= Task description =
For each entry, return the text exactly and omit any image.

= Data shown =
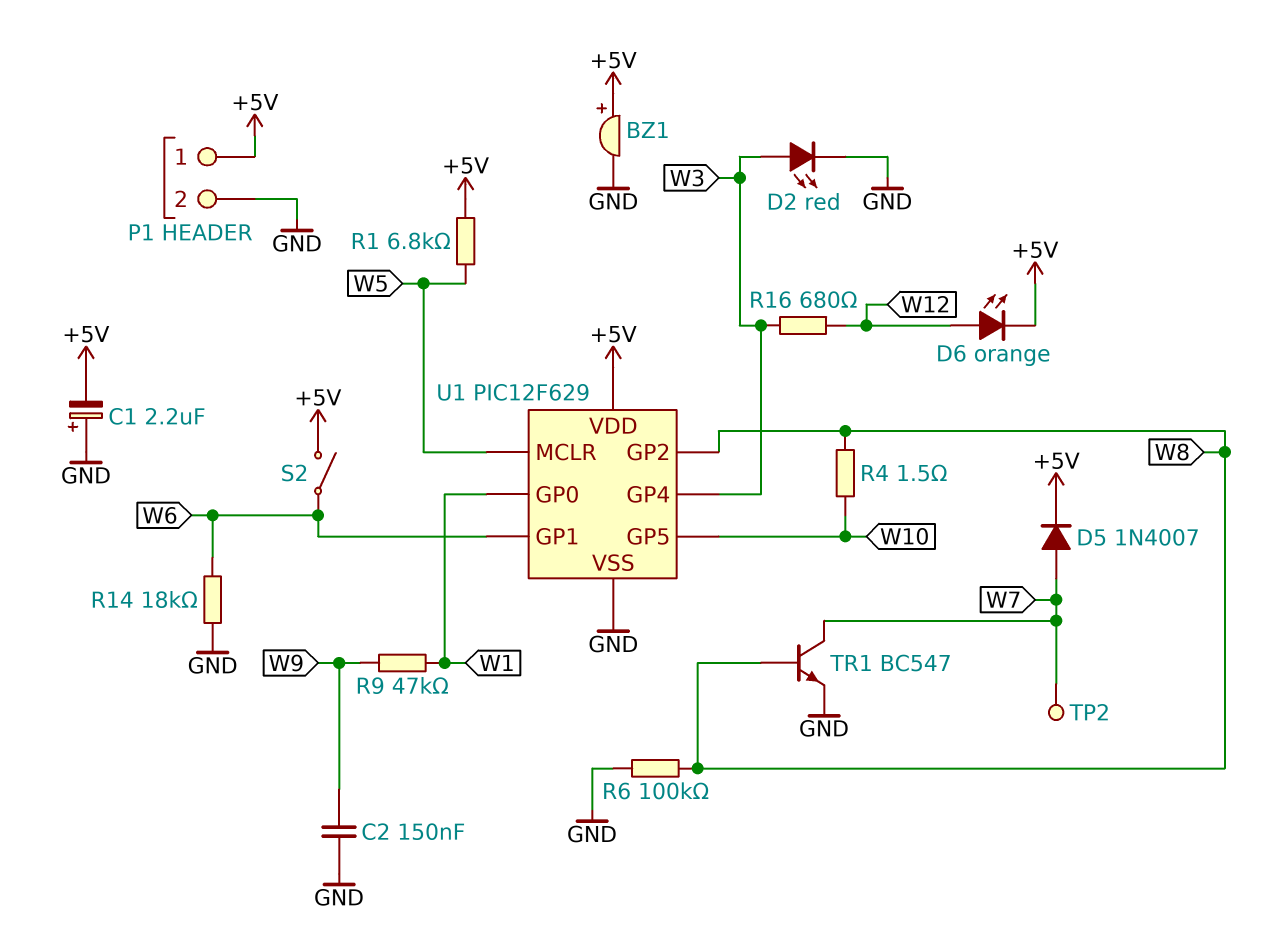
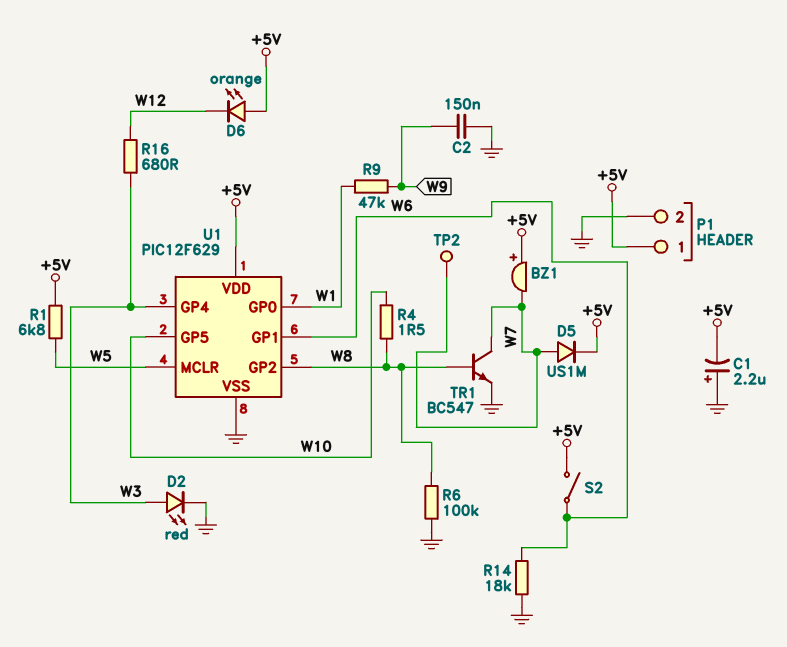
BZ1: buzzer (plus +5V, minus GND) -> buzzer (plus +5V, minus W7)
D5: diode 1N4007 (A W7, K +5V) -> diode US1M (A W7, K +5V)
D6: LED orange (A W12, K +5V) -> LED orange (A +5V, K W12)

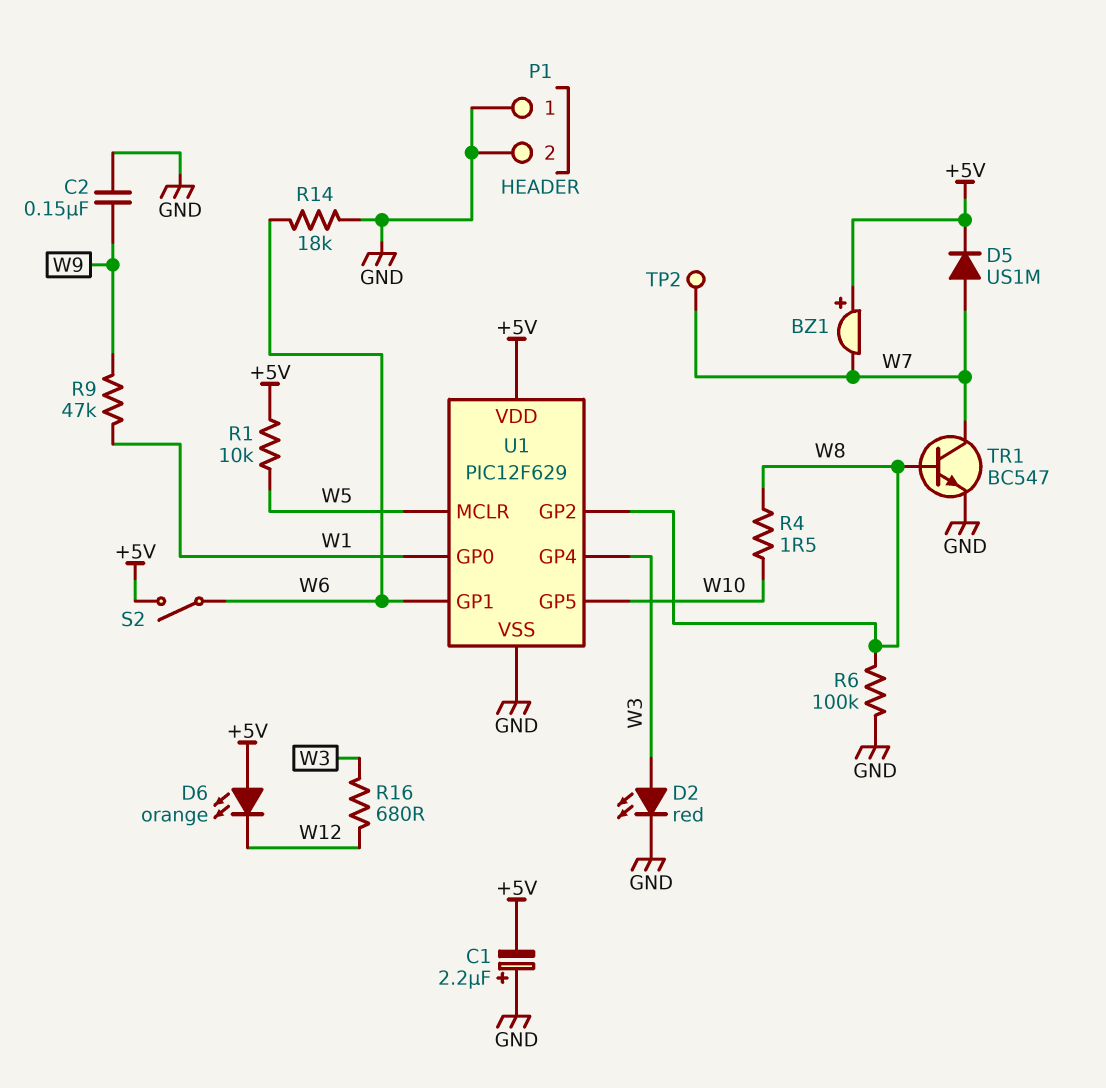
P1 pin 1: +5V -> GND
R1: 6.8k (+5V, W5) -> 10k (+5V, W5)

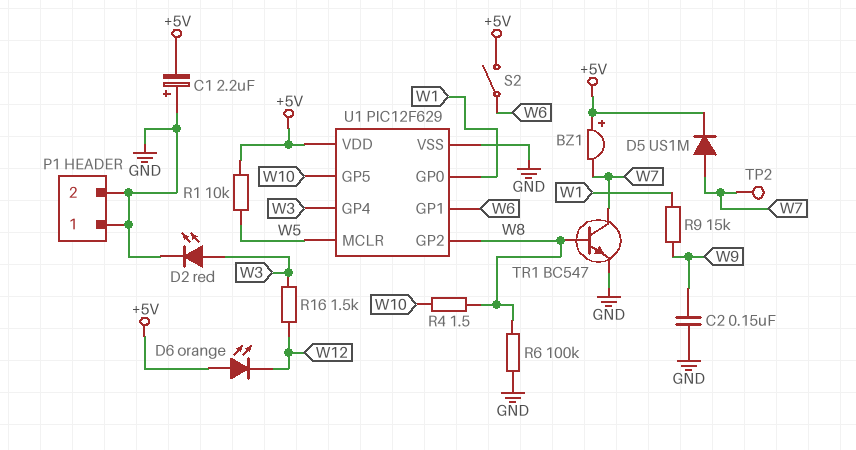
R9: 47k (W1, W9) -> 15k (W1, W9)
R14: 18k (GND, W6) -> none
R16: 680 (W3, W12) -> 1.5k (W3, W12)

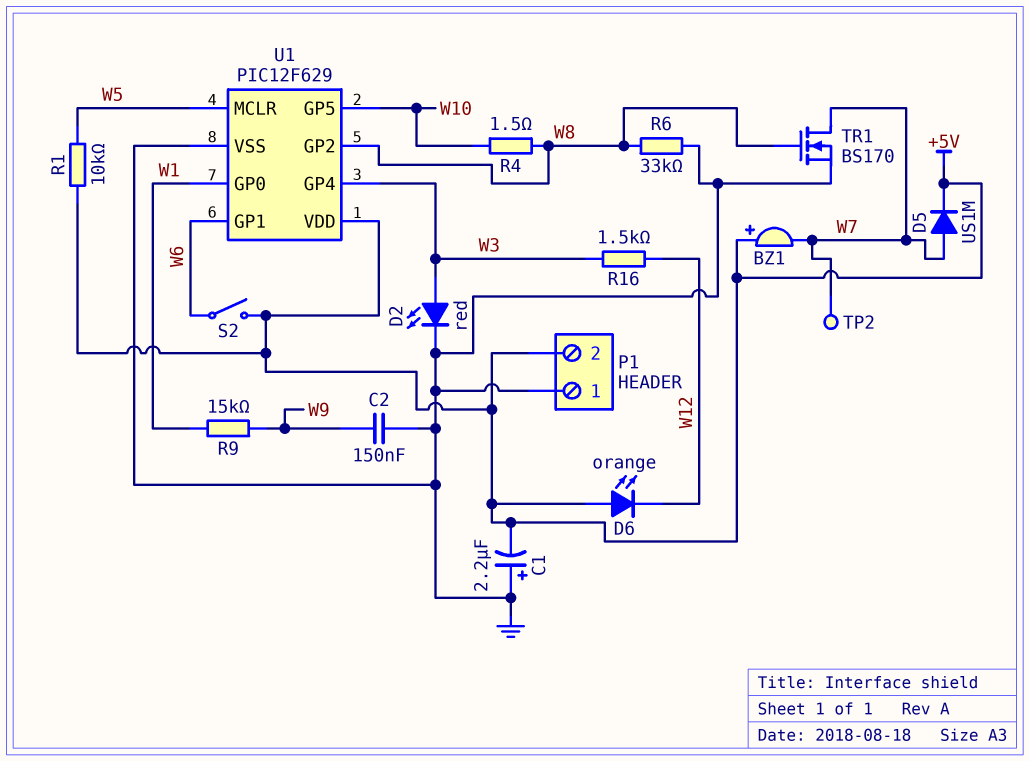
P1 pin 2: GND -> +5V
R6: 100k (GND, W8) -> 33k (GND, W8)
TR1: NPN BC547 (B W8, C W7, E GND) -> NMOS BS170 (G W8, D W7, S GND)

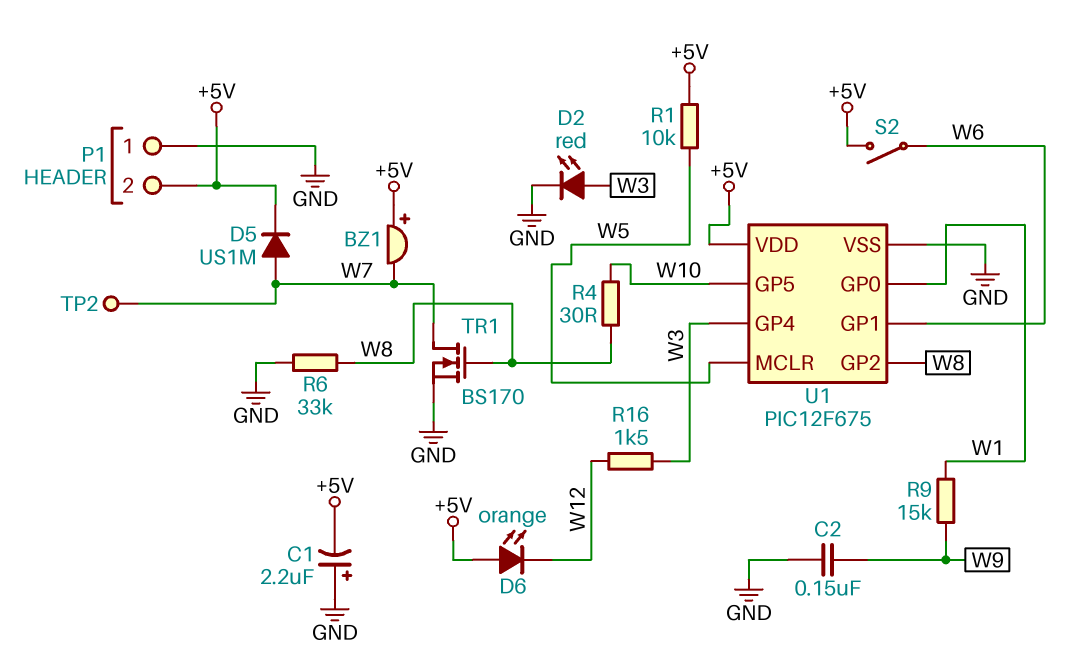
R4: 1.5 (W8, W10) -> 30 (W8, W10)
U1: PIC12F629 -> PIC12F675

= Result for this task =
BZ1: buzzer (plus +5V, minus GND) -> buzzer (plus +5V, minus W7)
D5: diode 1N4007 (A W7, K +5V) -> diode US1M (A W7, K +5V)
D6: LED orange (A W12, K +5V) -> LED orange (A +5V, K W12)

P1 pin 1: +5V -> GND
R1: 6.8k (+5V, W5) -> 10k (+5V, W5)

R9: 47k (W1, W9) -> 15k (W1, W9)
R14: 18k (GND, W6) -> none
R16: 680 (W3, W12) -> 1.5k (W3, W12)

P1 pin 2: GND -> +5V
R6: 100k (GND, W8) -> 33k (GND, W8)
TR1: NPN BC547 (B W8, C W7, E GND) -> NMOS BS170 (G W8, D W7, S GND)

R4: 1.5 (W8, W10) -> 30 (W8, W10)
U1: PIC12F629 -> PIC12F675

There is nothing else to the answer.